BEGIN Record extracts

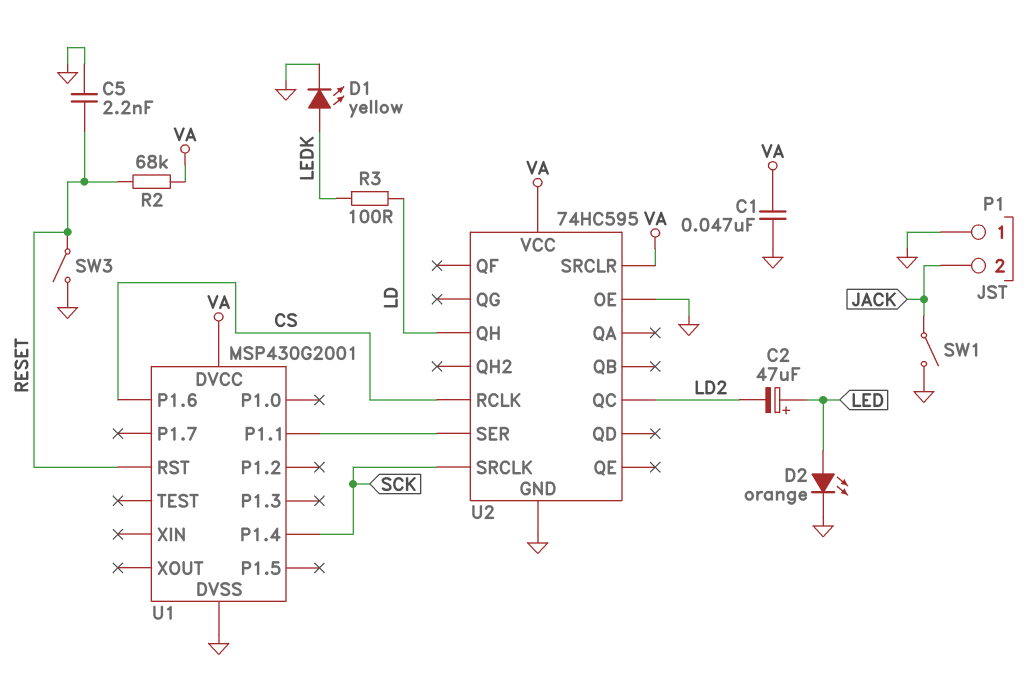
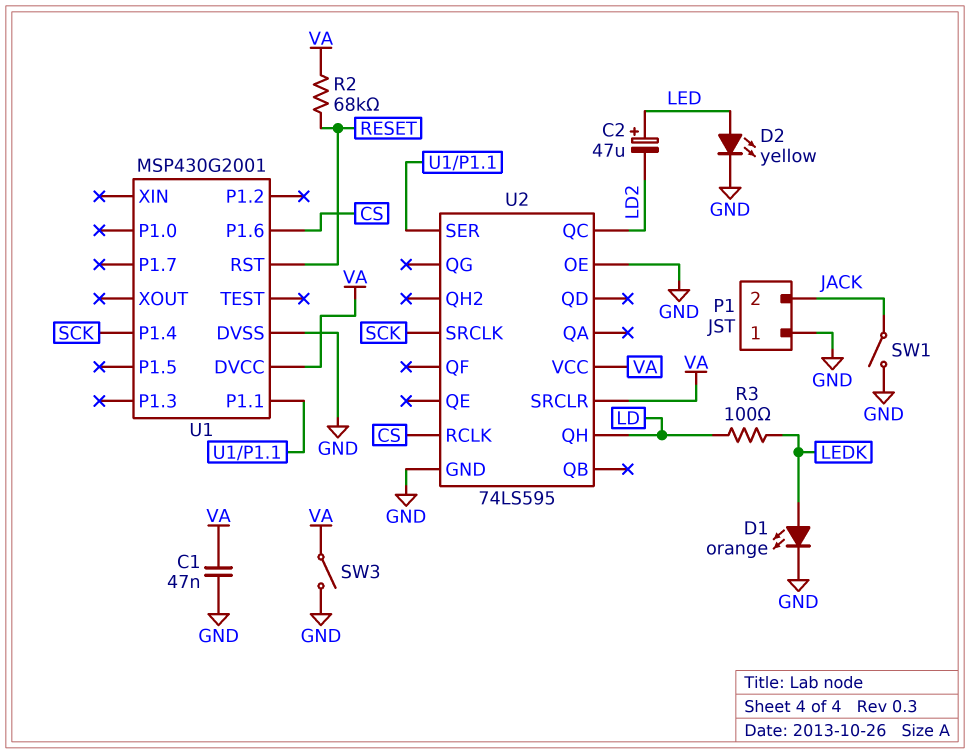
C5: 2.2nF (GND, RESET) -> none
D1: LED yellow (A LEDK, K GND) -> LED orange (A LEDK, K GND)
D2: LED orange (A LED, K GND) -> LED yellow (A LED, K GND)
SW3: switch (GND, RESET) -> switch (GND, VA)
U2: 74HC595 -> 74LS595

END Record extracts

_Instructions for the task:_ The expected output is every entry above, character for character, with no pictures.

_Reply to the exercise:_
C5: 2.2nF (GND, RESET) -> none
D1: LED yellow (A LEDK, K GND) -> LED orange (A LEDK, K GND)
D2: LED orange (A LED, K GND) -> LED yellow (A LED, K GND)
SW3: switch (GND, RESET) -> switch (GND, VA)
U2: 74HC595 -> 74LS595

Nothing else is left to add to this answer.